■ Data lines ■
━━━

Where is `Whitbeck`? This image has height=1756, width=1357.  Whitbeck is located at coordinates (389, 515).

━━━

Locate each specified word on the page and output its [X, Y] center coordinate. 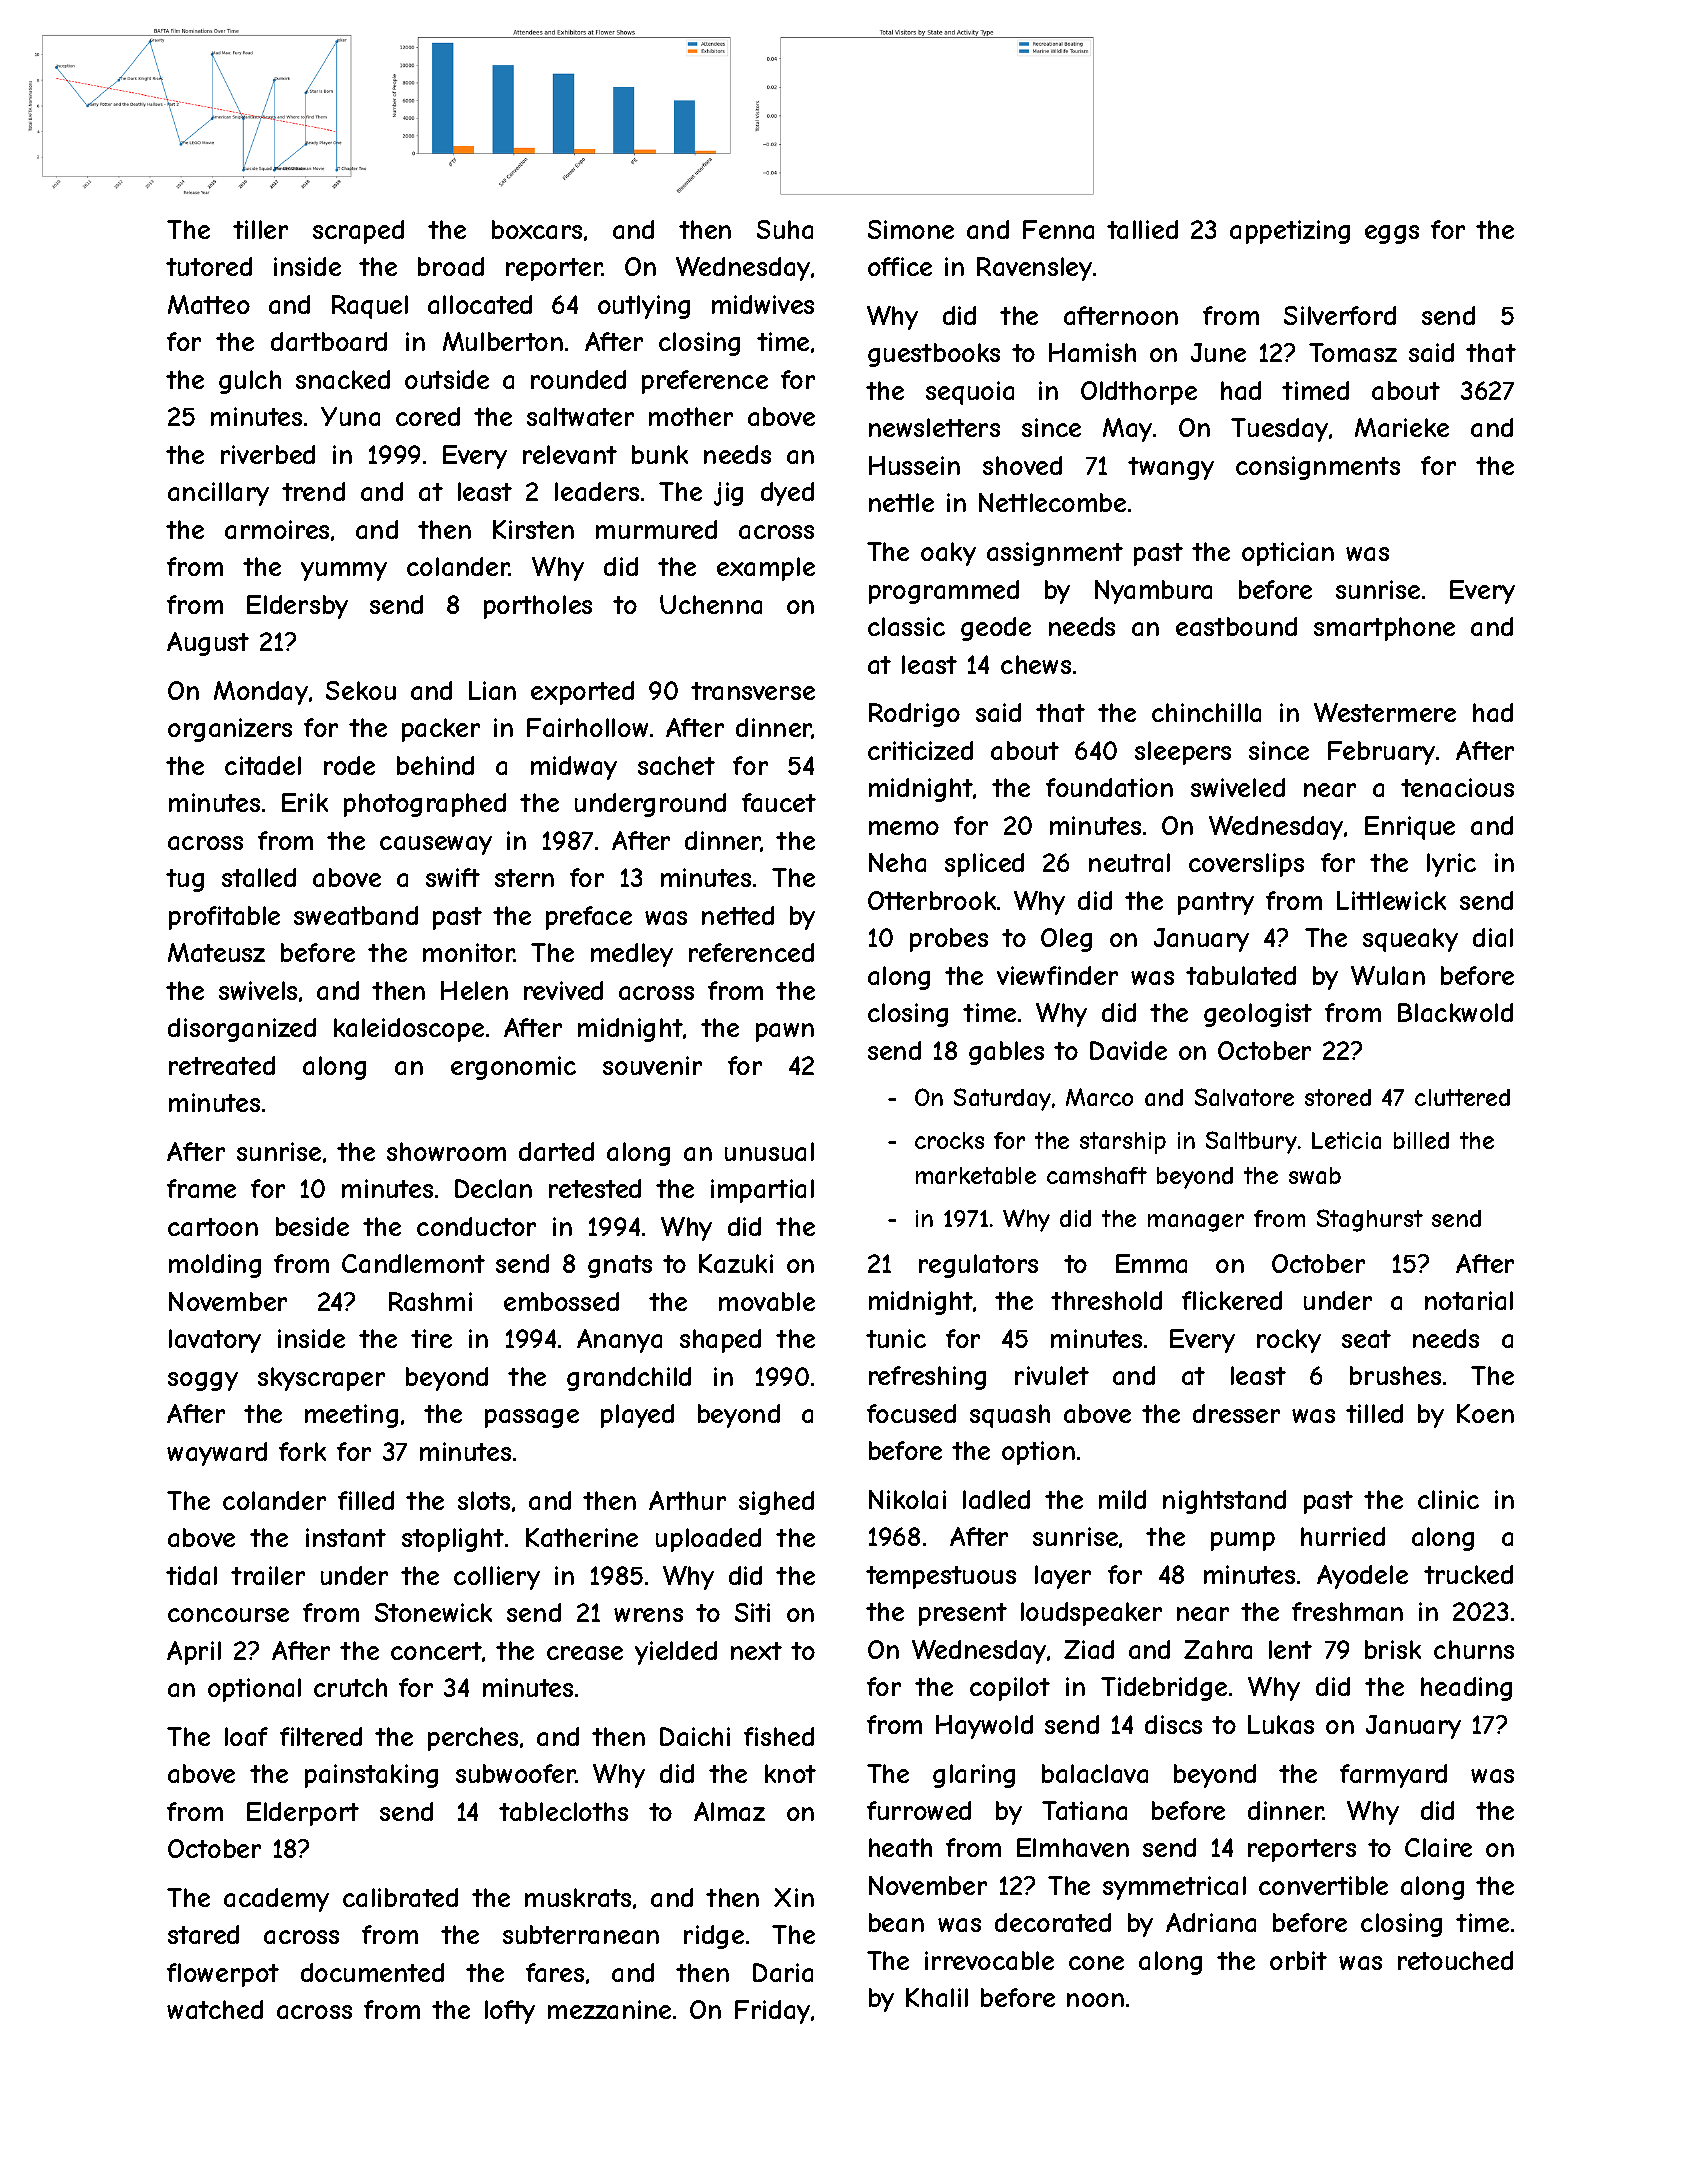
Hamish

━━━

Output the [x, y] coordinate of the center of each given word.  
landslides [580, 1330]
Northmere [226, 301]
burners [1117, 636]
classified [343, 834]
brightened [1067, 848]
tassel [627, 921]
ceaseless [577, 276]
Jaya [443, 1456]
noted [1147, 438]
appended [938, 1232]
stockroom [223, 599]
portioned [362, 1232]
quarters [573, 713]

━━━

■ Aim ■
Rewrite the items from the line with "tassel [627, 921]" up to and including the line with "quarters [573, 713]", changing "stockroom" to "storeroom" and leaving everything else as it is.

■ Finished task ■
tassel [627, 921]
ceaseless [577, 276]
Jaya [443, 1456]
noted [1147, 438]
appended [938, 1232]
storeroom [223, 599]
portioned [362, 1232]
quarters [573, 713]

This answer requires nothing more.